### The task:
This exercise calls for copying every line below that holds the word "lomufan".

### Material for this task:
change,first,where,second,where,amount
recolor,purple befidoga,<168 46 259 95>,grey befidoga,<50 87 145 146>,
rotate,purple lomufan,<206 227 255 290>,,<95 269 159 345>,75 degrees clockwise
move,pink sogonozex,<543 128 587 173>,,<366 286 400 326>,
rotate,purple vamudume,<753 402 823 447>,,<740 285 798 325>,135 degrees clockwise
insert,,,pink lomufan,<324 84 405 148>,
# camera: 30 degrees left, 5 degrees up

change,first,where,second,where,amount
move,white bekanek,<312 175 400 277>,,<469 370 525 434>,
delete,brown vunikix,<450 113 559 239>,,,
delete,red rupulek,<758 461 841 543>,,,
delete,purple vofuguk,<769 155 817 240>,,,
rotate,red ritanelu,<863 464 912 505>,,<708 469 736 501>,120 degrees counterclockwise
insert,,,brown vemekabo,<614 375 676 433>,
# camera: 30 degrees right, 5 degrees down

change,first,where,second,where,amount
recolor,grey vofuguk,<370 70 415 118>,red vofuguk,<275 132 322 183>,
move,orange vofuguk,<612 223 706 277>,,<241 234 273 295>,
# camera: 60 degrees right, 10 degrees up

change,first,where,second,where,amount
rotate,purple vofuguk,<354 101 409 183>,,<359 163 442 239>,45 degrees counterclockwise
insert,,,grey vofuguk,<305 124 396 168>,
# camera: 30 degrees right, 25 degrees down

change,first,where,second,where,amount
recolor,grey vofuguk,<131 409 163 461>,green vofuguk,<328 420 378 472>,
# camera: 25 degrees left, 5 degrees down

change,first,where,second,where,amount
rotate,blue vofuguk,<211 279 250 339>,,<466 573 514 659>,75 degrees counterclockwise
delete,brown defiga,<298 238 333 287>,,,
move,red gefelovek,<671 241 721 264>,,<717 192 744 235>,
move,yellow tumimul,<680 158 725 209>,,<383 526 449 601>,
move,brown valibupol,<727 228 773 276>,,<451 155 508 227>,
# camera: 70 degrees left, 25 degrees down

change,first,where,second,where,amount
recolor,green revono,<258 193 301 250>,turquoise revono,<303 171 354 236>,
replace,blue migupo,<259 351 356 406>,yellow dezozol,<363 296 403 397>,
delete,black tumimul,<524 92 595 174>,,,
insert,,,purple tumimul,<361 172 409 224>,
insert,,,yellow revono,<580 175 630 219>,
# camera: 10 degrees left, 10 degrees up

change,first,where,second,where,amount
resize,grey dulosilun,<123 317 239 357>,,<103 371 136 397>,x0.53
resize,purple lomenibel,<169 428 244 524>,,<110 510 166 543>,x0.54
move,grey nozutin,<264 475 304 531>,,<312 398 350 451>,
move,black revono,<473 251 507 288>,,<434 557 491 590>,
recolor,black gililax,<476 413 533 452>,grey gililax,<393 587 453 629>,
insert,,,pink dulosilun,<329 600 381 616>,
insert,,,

### Answer for this exercise:
rotate,purple lomufan,<206 227 255 290>,,<95 269 159 345>,75 degrees clockwise
insert,,,pink lomufan,<324 84 405 148>,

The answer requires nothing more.